##### DATASET RECORDS

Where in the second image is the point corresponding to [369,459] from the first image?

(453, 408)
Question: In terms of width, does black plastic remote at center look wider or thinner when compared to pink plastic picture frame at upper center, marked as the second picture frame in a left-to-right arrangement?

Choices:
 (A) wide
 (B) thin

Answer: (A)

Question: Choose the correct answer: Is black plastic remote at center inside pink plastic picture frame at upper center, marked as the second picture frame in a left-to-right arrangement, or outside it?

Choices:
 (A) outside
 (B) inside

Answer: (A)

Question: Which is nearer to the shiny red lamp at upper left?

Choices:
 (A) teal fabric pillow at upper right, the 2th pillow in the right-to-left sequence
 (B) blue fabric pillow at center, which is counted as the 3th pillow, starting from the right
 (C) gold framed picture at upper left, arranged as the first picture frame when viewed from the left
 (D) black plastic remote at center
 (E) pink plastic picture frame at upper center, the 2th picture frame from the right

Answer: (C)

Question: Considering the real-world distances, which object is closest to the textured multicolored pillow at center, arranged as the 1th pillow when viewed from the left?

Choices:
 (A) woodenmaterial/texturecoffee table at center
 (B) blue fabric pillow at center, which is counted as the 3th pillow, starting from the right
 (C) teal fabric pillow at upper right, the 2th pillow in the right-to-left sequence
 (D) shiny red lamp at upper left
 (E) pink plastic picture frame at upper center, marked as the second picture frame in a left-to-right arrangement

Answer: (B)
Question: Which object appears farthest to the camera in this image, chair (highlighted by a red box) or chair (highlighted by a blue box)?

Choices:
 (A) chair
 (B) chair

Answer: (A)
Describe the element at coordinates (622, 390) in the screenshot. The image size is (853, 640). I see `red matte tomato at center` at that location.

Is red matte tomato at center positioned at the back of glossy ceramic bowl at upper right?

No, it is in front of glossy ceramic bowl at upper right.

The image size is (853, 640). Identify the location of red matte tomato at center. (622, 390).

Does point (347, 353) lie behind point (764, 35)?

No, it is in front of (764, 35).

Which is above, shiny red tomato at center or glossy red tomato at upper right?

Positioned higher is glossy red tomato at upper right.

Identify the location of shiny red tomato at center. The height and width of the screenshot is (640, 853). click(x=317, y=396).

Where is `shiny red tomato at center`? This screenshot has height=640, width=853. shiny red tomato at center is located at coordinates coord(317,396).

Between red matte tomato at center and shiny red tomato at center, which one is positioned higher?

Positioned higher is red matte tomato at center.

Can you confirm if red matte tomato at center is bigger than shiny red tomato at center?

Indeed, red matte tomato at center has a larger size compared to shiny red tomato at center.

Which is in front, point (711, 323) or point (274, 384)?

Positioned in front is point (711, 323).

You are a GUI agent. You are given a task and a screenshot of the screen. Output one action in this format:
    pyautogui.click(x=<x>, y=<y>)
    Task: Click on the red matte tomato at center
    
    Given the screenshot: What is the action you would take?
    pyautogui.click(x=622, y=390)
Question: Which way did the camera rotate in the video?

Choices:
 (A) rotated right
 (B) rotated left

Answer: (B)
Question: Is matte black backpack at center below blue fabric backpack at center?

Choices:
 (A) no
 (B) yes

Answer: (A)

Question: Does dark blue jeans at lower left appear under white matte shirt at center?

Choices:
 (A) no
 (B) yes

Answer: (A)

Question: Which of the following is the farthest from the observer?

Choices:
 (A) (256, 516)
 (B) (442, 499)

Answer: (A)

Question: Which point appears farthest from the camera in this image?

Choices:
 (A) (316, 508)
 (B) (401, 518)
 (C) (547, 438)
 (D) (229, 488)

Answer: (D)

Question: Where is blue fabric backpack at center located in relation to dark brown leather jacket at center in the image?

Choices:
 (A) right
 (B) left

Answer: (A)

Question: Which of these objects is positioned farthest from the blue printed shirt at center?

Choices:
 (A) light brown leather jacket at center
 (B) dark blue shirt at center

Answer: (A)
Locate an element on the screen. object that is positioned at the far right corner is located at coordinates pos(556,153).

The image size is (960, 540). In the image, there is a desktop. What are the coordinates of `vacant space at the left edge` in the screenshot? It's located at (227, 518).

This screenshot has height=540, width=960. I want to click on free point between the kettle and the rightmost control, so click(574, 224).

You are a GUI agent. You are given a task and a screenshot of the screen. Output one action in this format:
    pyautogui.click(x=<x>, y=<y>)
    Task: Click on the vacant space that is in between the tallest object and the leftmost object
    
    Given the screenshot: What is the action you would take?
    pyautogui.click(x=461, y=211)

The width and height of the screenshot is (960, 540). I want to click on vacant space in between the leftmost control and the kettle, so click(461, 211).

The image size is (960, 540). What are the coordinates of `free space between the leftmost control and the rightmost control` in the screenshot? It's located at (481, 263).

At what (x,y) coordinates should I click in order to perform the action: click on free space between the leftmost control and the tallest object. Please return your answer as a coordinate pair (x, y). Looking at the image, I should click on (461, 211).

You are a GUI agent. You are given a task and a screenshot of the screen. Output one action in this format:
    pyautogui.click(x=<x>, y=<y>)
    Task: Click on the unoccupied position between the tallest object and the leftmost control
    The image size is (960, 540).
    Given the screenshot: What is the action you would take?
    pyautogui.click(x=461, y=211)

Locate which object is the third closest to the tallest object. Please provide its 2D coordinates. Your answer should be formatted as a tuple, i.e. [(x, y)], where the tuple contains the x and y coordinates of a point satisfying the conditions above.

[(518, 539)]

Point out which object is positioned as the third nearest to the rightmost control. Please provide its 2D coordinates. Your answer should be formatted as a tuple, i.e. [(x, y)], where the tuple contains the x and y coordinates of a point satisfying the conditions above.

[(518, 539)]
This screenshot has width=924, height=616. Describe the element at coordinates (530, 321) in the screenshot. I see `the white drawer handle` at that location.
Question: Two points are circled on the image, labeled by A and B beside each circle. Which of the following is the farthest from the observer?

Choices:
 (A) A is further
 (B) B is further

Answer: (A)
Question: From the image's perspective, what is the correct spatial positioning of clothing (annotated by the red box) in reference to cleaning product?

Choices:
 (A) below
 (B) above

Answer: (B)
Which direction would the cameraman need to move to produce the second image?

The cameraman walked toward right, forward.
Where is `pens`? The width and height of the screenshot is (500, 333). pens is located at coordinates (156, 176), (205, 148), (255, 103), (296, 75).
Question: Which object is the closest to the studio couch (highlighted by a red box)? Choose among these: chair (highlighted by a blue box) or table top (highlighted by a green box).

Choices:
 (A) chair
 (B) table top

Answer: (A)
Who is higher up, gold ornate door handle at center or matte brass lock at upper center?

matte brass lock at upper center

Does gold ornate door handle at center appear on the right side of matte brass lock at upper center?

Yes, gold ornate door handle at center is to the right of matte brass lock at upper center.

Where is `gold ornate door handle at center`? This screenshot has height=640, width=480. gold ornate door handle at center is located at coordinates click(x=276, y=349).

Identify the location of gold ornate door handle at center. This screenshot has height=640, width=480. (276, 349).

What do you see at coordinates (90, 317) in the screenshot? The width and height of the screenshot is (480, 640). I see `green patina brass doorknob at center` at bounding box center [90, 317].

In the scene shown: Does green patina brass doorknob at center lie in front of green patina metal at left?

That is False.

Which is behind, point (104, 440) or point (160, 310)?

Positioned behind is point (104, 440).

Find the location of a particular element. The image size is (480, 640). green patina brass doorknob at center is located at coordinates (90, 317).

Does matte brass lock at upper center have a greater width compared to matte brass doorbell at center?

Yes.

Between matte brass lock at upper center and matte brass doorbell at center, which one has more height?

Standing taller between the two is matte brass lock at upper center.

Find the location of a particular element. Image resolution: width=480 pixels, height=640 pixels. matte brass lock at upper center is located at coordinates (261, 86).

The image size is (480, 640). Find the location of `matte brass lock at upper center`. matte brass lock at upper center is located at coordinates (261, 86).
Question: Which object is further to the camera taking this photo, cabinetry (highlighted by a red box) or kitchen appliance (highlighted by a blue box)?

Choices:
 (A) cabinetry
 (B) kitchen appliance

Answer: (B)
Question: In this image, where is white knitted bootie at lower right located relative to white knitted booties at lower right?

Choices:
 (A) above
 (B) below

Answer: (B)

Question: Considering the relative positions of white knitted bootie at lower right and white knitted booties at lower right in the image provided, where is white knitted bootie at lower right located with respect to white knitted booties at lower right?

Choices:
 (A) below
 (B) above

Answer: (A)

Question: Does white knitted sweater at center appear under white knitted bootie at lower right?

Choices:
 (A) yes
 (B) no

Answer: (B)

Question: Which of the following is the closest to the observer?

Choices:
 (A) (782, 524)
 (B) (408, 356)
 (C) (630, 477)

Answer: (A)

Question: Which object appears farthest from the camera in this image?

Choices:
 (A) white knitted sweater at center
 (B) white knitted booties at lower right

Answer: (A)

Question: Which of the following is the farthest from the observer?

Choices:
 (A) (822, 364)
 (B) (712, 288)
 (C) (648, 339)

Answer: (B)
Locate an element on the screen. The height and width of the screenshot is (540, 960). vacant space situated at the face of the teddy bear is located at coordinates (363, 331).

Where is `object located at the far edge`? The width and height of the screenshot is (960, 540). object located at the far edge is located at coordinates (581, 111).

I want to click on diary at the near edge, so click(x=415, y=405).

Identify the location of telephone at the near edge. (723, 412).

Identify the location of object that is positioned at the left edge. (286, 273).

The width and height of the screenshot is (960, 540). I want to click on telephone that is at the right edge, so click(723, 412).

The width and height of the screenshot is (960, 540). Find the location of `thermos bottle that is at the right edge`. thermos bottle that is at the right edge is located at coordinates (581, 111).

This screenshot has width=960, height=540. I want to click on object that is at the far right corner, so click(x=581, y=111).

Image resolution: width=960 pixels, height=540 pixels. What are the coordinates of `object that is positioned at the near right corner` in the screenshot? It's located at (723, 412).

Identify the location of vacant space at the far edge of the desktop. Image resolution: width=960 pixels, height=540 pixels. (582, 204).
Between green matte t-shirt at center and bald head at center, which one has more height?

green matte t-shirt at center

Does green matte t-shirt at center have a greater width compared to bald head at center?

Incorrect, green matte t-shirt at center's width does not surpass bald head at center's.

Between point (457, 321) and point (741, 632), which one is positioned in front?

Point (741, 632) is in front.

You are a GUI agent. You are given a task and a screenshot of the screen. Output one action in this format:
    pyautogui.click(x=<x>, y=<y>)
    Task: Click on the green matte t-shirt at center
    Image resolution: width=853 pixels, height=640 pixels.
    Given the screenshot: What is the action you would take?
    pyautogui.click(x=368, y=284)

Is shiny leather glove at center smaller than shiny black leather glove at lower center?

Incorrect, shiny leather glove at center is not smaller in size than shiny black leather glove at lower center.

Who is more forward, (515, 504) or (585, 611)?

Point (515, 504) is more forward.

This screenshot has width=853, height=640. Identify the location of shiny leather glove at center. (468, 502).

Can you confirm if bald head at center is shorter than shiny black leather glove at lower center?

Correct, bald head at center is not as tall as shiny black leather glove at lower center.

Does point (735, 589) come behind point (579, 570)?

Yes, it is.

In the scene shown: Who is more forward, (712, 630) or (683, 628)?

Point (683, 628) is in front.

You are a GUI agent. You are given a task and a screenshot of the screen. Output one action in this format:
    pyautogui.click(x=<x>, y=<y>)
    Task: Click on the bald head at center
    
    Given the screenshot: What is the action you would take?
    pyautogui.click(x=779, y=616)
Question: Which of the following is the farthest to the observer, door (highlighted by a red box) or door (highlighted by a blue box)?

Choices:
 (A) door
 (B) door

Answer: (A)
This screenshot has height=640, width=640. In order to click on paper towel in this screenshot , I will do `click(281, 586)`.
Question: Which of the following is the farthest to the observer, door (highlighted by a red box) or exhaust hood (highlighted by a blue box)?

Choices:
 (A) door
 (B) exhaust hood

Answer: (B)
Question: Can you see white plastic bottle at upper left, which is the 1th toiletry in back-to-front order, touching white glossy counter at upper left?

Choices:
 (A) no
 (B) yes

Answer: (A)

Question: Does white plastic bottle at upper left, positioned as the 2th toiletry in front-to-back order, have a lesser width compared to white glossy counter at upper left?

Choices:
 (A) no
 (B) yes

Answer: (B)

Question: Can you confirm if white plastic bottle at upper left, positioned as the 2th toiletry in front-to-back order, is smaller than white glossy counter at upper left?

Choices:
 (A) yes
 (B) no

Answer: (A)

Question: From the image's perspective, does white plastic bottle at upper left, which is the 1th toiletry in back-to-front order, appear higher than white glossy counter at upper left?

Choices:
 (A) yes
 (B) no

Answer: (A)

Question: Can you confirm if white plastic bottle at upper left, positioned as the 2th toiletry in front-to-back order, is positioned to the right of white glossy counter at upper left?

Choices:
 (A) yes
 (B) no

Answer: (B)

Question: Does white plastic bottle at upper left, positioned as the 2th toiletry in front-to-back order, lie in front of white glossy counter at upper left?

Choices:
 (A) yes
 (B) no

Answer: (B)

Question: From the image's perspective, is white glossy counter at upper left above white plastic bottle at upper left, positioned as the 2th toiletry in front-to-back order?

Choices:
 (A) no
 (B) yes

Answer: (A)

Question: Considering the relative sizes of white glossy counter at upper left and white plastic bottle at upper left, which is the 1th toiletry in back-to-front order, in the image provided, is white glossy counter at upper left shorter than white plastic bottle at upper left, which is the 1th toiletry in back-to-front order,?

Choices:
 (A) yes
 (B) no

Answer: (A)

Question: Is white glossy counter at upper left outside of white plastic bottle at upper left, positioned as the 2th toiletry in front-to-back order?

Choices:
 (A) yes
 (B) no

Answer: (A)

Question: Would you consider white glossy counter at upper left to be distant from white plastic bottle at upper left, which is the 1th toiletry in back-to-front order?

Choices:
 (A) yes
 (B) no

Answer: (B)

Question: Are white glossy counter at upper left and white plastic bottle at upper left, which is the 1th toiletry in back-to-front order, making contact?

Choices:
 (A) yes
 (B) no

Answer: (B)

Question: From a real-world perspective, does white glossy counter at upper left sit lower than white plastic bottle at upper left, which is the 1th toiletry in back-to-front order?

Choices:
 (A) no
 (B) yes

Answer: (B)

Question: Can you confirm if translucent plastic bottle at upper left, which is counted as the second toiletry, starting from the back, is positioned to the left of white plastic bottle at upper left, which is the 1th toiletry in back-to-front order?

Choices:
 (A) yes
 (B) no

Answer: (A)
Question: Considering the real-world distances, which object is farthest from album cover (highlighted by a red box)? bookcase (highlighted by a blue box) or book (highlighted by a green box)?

##########

__REQUIRED WORK__.
Give the lines from the one containing "The cameraman walked toward right, forward." through the one containing "103), (296, 75).", inclusive, as a Markdown table with the columns Row and Line, leaving out any blank lines.

__OUTPUT OF THE EXERCISE__.
| Row | Line |
|---|---|
| 1 | The cameraman walked toward right, forward. |
| 2 | Where is `pens`? The width and height of the screenshot is (500, 333). pens is located at coordinates (156, 176), (205, 148), (255, 103), (296, 75). |